▸ **Work instruction**
If a line in the records below includes the word "yellow", count it, then give the total and nothing else.

Object state comparisons:
============================================================
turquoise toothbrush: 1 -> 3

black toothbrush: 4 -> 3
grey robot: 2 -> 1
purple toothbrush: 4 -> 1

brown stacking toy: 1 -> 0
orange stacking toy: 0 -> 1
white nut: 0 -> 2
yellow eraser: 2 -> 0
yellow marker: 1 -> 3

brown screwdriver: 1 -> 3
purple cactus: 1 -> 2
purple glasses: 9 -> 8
============================================================
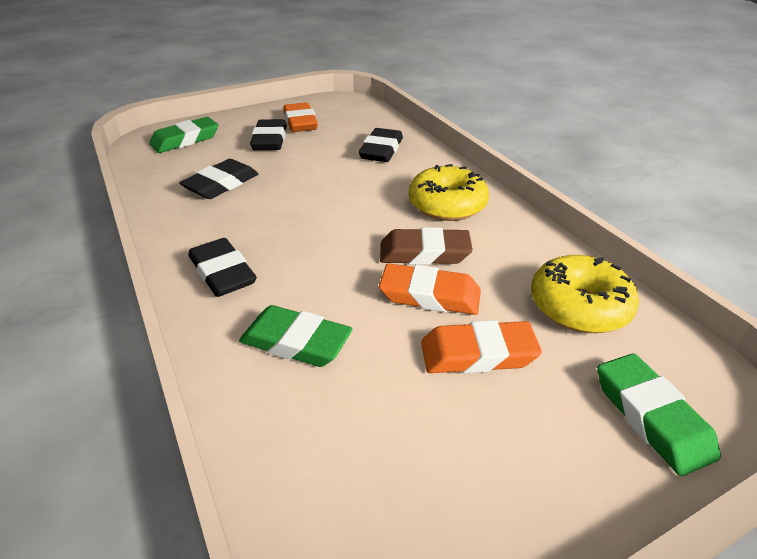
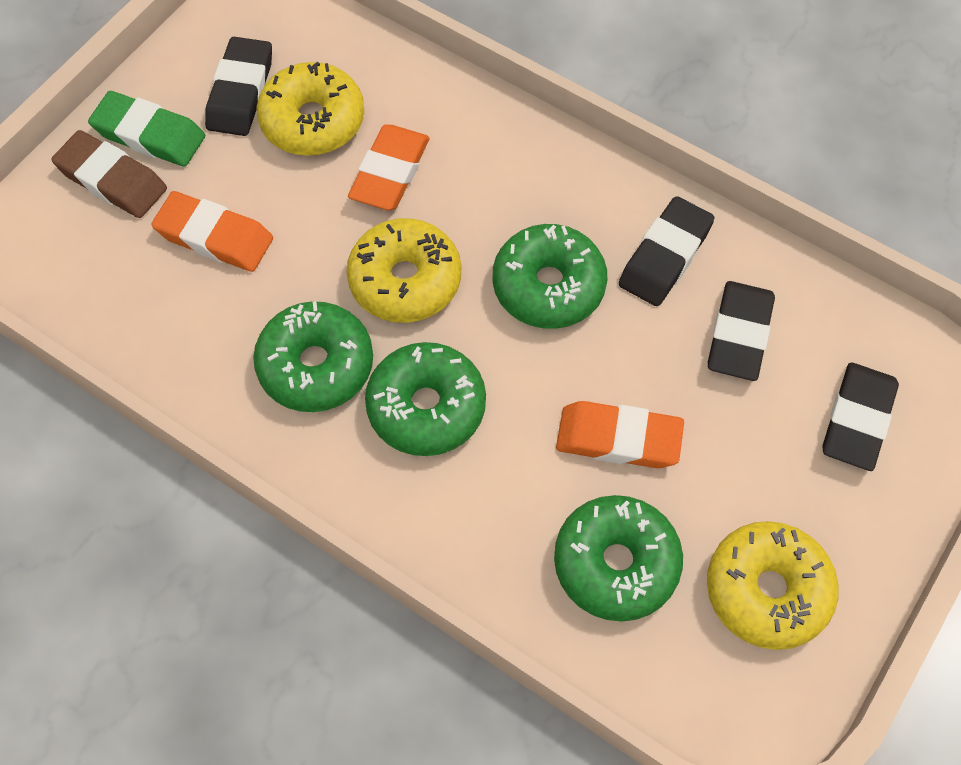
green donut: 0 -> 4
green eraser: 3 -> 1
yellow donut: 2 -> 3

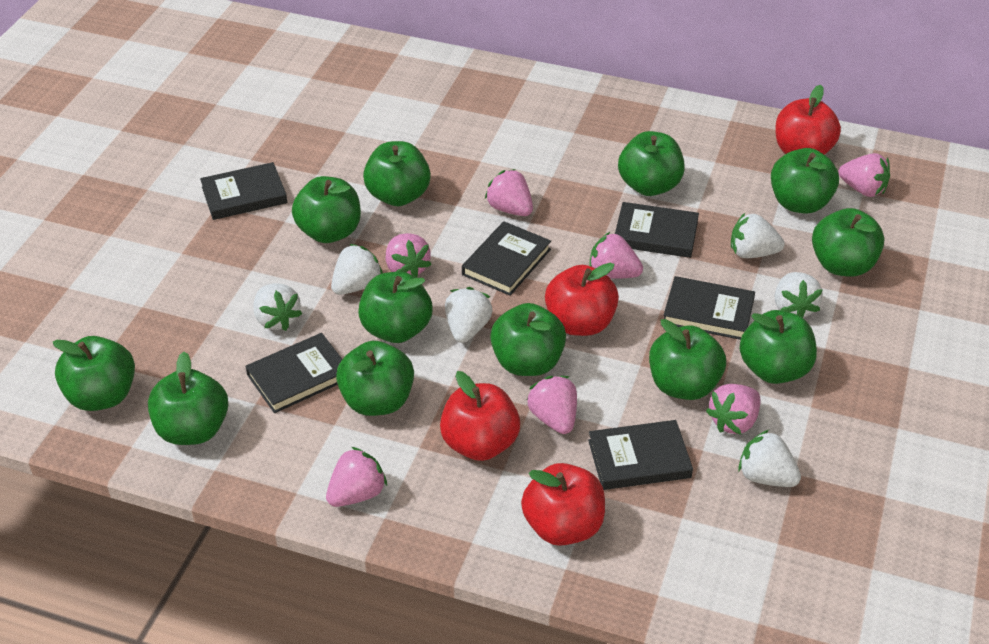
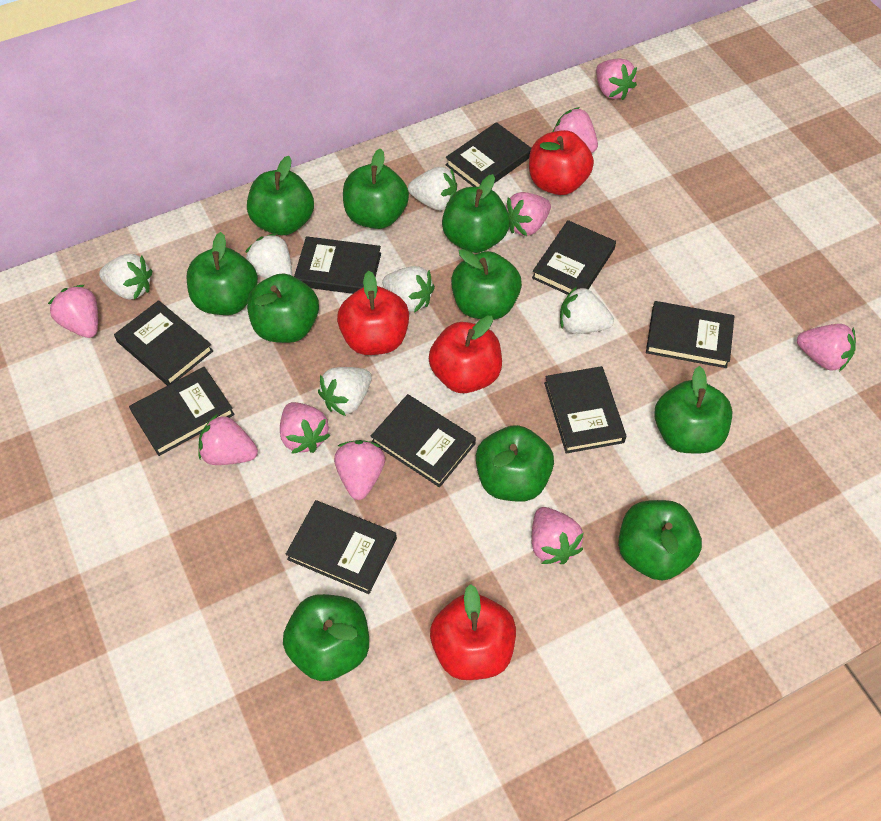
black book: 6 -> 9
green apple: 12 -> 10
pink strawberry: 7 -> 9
============================================================
▸ **Task response**
3